[Before and after coordinates]
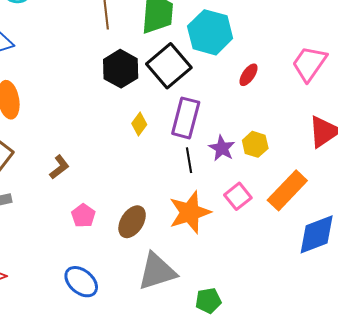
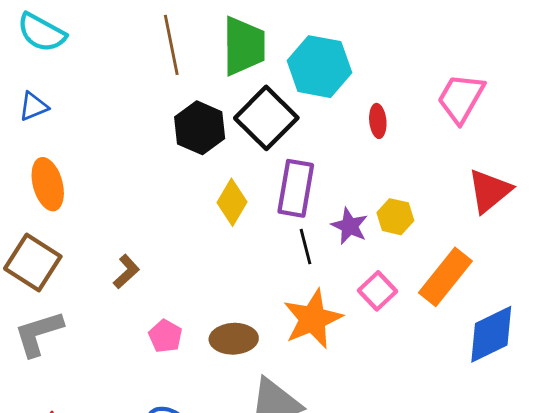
red ellipse: (249, 75) -> (378, 121), turned -35
yellow diamond: (139, 124) -> (232, 202), size x1.4
brown ellipse: (132, 222) -> (234, 339), turned 60

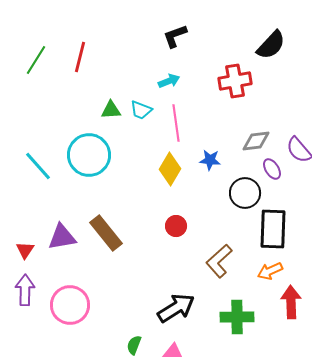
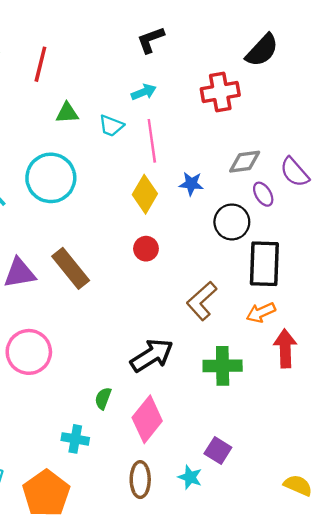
green triangle: (111, 110) -> (67, 113), moved
red circle: (176, 226) -> (146, 249), moved

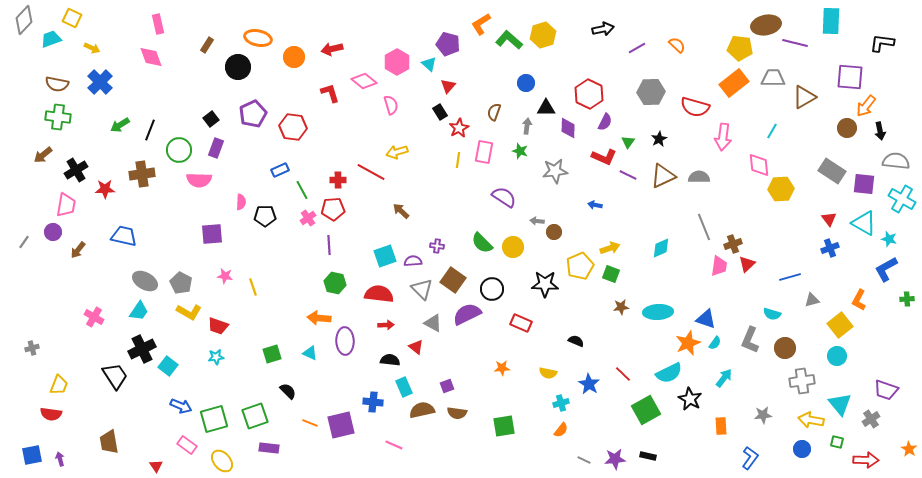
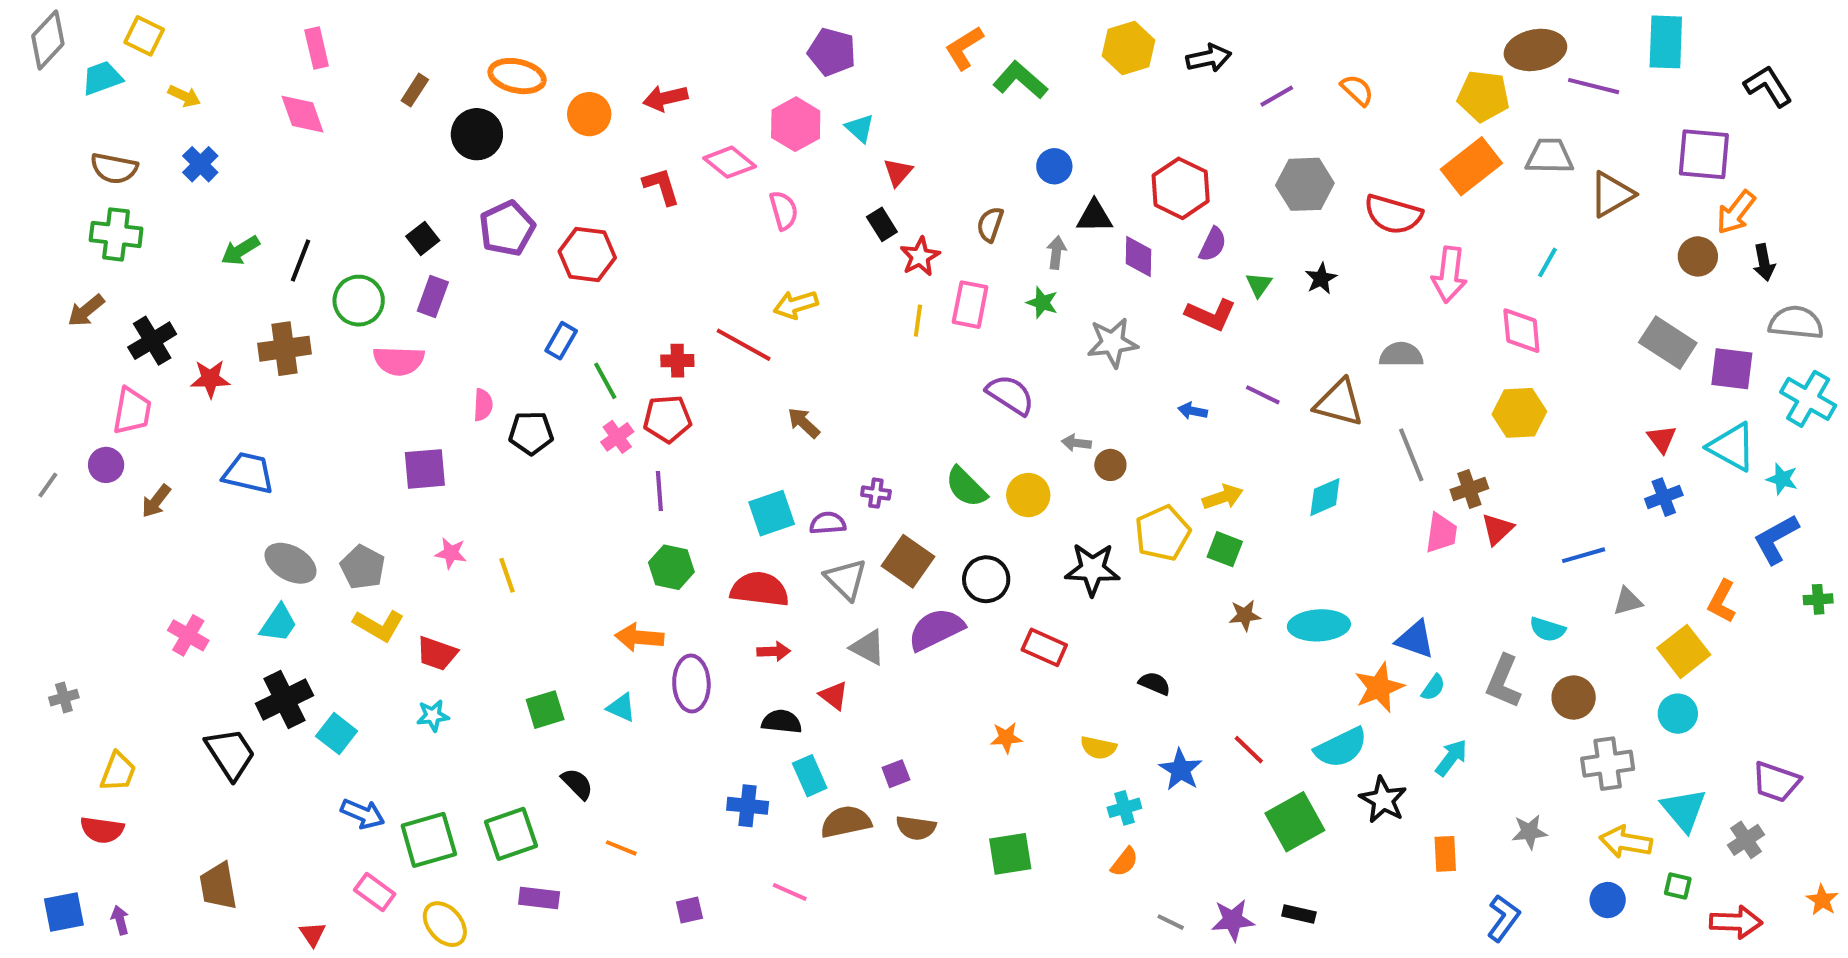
yellow hexagon: (543, 35) -> (1128, 48), moved
black L-shape: (882, 43) -> (1768, 86), turned 50
purple pentagon: (448, 44) -> (832, 52), moved
blue cross: (100, 82) -> (200, 164), size x0.7
blue rectangle: (280, 170) -> (561, 341), turned -36
purple line: (628, 175) -> (1263, 395), moved
brown triangle: (663, 176) -> (1339, 403), moved, turned 40
yellow hexagon: (781, 189) -> (1519, 413), moved
purple square: (341, 425) -> (689, 910), moved, size x0.5

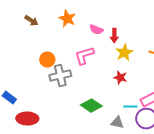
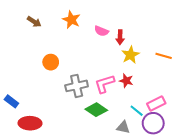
pink L-shape: (84, 56) -> (105, 84), moved
gray cross: (60, 76) -> (77, 86), moved
cyan line: (130, 107) -> (137, 111), turned 40

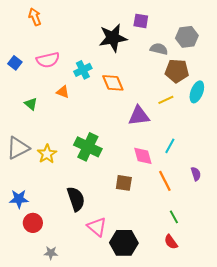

Task brief >> Would you please repeat each record exactly? Leave the pictures out.

Task output >>
red ellipse: (249, 75) -> (378, 121), turned -35
yellow diamond: (139, 124) -> (232, 202), size x1.4
brown ellipse: (132, 222) -> (234, 339), turned 60

green triangle: (111, 110) -> (67, 113), moved
red circle: (176, 226) -> (146, 249), moved

yellow hexagon: (543, 35) -> (1128, 48), moved
black L-shape: (882, 43) -> (1768, 86), turned 50
purple pentagon: (448, 44) -> (832, 52), moved
blue cross: (100, 82) -> (200, 164), size x0.7
blue rectangle: (280, 170) -> (561, 341), turned -36
purple line: (628, 175) -> (1263, 395), moved
brown triangle: (663, 176) -> (1339, 403), moved, turned 40
yellow hexagon: (781, 189) -> (1519, 413), moved
purple square: (341, 425) -> (689, 910), moved, size x0.5

pink L-shape: (84, 56) -> (105, 84), moved
gray cross: (60, 76) -> (77, 86), moved
cyan line: (130, 107) -> (137, 111), turned 40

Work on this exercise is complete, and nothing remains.